**What is being asked**
Below are the records; give again exactly the line with "SD3 pin VCC: 3V3 -> GND", the line with "DRIVER2 pin ENA: D12 -> D13", and each line that lies between them, and nothing besides.

**Record set**
———

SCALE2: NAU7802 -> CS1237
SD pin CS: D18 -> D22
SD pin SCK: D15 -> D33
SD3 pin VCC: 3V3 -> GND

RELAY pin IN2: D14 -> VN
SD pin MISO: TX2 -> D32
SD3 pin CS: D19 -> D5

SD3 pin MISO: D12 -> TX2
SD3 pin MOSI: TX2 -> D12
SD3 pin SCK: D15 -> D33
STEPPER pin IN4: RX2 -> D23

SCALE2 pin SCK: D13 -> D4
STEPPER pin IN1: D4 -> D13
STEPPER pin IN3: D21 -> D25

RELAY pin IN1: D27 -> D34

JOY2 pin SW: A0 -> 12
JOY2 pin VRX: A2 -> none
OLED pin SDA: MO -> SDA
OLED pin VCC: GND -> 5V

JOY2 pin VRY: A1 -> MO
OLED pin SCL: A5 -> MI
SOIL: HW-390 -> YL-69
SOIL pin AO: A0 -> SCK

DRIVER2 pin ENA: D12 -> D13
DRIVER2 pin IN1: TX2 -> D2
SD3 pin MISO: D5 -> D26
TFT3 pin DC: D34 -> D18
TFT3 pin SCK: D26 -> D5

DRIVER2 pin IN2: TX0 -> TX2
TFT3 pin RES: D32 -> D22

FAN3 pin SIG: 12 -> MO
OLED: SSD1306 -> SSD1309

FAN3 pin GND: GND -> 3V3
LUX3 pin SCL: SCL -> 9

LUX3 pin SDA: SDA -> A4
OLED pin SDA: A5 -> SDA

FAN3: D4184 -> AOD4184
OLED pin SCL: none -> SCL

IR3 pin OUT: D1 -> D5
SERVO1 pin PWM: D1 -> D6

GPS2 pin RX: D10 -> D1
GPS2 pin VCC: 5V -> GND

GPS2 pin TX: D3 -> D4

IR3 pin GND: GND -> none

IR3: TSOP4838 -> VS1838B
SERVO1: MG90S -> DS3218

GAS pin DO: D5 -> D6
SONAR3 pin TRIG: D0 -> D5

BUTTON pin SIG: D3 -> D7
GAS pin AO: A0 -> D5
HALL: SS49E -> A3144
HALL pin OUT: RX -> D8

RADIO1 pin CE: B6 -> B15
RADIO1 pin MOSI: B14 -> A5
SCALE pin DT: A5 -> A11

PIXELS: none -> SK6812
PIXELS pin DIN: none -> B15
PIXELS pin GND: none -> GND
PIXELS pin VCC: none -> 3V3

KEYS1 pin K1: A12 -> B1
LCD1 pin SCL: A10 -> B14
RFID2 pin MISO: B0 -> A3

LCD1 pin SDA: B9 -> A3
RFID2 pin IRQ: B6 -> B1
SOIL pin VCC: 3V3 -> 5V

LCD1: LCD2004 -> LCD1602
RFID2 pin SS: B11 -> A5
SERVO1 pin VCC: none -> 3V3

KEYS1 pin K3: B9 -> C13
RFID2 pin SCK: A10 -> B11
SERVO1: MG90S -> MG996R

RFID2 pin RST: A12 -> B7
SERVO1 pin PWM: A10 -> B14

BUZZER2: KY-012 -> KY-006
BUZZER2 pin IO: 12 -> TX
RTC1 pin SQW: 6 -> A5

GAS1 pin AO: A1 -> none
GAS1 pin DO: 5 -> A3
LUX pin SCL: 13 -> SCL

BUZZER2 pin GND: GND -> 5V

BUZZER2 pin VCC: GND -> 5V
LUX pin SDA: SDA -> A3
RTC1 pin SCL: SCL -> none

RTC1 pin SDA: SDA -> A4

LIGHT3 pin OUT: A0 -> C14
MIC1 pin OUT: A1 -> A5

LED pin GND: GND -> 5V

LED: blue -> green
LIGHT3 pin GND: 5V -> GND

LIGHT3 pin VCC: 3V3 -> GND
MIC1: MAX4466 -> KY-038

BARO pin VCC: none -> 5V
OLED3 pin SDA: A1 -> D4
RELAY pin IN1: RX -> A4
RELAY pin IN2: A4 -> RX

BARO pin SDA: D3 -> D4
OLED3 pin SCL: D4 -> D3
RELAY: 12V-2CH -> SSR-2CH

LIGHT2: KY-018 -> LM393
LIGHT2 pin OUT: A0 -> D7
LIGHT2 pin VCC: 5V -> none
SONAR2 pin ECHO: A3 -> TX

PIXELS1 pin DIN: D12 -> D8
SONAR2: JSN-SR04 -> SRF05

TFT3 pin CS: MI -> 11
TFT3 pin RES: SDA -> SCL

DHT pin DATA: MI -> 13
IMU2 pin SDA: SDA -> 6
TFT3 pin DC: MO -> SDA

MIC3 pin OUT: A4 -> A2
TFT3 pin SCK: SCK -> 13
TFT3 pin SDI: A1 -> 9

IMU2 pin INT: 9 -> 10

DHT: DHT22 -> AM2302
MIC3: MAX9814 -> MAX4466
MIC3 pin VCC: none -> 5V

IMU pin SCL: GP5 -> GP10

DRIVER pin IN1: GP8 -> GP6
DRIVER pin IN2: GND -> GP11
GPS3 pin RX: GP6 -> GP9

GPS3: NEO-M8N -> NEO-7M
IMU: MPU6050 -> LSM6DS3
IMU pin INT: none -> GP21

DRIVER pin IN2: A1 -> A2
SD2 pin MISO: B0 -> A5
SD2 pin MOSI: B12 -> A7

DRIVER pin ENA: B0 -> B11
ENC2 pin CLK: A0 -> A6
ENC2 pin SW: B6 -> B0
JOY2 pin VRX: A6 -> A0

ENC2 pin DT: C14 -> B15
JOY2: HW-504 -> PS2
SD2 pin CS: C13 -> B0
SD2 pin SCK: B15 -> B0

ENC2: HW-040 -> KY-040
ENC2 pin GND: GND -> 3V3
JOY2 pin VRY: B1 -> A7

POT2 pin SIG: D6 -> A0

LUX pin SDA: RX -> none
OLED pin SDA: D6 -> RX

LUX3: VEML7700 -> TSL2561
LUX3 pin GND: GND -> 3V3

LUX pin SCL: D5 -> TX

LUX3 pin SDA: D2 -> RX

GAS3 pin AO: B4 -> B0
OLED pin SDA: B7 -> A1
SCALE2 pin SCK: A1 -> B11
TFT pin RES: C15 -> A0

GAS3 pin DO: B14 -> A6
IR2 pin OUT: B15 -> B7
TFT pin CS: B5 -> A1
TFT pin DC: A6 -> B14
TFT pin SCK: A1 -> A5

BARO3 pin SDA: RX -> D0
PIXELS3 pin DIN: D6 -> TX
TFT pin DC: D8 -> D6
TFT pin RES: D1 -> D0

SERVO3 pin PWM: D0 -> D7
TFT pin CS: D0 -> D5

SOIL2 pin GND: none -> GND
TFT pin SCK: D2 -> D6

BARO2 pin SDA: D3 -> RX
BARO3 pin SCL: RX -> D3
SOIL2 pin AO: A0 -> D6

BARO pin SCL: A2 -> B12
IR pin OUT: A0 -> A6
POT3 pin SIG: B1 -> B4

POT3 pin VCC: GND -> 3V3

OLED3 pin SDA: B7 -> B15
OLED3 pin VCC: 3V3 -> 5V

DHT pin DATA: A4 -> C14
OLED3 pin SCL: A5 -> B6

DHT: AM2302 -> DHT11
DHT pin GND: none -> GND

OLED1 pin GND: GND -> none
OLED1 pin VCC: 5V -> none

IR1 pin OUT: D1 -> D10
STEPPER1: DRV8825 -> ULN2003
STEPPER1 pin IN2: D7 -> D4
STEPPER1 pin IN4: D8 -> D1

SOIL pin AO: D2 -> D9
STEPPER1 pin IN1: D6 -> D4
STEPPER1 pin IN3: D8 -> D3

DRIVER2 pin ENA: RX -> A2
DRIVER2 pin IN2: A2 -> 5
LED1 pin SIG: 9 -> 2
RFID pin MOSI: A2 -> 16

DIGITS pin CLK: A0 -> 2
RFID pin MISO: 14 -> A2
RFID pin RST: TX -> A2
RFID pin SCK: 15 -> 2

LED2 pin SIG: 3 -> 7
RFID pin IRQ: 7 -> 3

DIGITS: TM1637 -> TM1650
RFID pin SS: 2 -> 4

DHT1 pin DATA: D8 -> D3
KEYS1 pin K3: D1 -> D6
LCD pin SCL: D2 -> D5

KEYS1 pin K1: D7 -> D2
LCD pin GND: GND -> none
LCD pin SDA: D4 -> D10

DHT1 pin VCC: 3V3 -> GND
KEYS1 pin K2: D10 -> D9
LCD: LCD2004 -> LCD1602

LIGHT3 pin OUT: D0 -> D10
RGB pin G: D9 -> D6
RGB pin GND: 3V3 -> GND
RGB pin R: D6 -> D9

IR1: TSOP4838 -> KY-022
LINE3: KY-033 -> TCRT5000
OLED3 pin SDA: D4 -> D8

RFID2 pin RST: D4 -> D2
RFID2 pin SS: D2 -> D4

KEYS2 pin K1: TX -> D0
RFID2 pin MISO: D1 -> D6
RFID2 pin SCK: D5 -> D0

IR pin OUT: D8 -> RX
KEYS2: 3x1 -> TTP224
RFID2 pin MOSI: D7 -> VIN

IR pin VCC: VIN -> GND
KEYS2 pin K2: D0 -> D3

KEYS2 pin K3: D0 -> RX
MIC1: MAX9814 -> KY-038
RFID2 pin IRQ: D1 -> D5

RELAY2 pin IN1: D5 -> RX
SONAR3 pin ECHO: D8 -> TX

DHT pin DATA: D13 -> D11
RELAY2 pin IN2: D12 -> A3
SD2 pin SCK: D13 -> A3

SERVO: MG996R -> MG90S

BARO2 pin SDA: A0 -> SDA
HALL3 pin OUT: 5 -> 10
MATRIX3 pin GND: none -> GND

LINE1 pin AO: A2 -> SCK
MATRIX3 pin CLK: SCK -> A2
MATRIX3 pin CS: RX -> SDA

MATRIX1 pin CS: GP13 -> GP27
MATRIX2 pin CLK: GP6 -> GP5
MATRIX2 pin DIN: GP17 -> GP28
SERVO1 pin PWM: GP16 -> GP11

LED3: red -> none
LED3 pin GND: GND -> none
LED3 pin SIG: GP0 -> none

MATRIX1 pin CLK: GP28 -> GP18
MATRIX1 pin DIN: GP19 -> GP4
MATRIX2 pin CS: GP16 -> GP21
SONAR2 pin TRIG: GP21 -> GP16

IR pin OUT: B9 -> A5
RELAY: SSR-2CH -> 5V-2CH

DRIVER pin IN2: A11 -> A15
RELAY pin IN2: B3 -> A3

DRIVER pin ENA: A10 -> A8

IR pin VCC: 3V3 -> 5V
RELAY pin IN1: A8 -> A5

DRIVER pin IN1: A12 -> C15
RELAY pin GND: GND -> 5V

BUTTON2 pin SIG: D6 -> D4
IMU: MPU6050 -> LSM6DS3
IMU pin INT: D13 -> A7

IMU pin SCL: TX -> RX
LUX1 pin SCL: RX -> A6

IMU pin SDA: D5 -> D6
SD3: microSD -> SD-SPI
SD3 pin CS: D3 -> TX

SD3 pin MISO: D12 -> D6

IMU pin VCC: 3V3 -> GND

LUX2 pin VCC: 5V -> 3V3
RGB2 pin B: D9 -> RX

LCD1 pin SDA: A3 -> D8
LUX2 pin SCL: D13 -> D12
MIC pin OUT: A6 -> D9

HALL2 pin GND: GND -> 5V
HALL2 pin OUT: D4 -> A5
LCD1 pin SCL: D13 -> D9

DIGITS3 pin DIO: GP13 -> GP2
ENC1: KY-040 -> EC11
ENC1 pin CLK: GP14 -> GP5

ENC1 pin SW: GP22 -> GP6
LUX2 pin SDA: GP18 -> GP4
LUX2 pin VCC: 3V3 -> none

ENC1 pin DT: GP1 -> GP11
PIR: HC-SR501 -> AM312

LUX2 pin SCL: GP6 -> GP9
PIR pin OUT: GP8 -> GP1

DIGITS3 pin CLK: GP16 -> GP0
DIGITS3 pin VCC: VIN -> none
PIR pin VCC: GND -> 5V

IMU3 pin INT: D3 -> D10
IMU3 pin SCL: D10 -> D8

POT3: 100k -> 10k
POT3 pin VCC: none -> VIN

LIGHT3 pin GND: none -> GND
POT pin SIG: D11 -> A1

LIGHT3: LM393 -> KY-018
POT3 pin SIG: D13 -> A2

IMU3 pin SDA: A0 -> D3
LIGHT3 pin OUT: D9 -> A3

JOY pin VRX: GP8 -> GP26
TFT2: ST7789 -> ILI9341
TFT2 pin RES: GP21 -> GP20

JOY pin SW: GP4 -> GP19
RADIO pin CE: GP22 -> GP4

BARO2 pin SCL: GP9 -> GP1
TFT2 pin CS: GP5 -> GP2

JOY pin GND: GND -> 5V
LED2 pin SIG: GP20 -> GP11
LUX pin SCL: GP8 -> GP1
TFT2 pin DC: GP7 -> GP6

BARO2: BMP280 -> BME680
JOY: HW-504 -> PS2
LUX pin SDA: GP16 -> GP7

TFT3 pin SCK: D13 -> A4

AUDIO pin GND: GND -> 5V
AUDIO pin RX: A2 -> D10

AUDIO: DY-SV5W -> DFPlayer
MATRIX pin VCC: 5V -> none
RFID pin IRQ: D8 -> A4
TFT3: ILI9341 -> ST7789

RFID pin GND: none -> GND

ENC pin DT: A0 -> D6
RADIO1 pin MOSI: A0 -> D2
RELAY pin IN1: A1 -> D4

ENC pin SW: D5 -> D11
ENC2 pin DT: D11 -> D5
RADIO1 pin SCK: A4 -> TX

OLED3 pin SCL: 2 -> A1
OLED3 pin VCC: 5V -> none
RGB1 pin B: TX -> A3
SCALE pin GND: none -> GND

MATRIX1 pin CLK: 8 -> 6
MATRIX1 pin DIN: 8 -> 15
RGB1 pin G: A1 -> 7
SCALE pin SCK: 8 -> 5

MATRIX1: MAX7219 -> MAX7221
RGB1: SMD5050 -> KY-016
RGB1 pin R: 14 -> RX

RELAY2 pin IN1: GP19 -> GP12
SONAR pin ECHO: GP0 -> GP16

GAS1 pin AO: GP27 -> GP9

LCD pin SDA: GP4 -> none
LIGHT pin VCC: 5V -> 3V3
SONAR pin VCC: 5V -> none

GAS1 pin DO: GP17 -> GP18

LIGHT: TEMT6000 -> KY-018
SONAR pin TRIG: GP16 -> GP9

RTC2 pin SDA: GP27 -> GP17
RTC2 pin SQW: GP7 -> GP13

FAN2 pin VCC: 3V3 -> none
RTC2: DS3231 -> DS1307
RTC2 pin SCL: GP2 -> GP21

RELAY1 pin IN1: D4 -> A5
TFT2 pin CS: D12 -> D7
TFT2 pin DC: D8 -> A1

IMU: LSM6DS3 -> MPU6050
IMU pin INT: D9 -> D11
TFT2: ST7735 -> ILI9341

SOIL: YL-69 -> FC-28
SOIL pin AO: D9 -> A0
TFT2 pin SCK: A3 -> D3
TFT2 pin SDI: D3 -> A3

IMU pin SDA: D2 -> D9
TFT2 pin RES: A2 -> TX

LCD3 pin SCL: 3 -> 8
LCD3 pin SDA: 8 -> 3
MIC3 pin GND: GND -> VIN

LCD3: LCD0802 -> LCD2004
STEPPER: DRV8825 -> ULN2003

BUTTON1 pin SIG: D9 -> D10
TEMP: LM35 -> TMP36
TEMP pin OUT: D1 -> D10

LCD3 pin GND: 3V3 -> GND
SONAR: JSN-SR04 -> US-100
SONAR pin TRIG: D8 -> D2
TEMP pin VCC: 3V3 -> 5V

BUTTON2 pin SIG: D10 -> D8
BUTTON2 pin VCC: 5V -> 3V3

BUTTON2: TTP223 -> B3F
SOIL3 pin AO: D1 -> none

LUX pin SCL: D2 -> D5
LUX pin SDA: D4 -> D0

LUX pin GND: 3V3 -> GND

———

**Result below**
SD3 pin VCC: 3V3 -> GND

RELAY pin IN2: D14 -> VN
SD pin MISO: TX2 -> D32
SD3 pin CS: D19 -> D5

SD3 pin MISO: D12 -> TX2
SD3 pin MOSI: TX2 -> D12
SD3 pin SCK: D15 -> D33
STEPPER pin IN4: RX2 -> D23

SCALE2 pin SCK: D13 -> D4
STEPPER pin IN1: D4 -> D13
STEPPER pin IN3: D21 -> D25

RELAY pin IN1: D27 -> D34

JOY2 pin SW: A0 -> 12
JOY2 pin VRX: A2 -> none
OLED pin SDA: MO -> SDA
OLED pin VCC: GND -> 5V

JOY2 pin VRY: A1 -> MO
OLED pin SCL: A5 -> MI
SOIL: HW-390 -> YL-69
SOIL pin AO: A0 -> SCK

DRIVER2 pin ENA: D12 -> D13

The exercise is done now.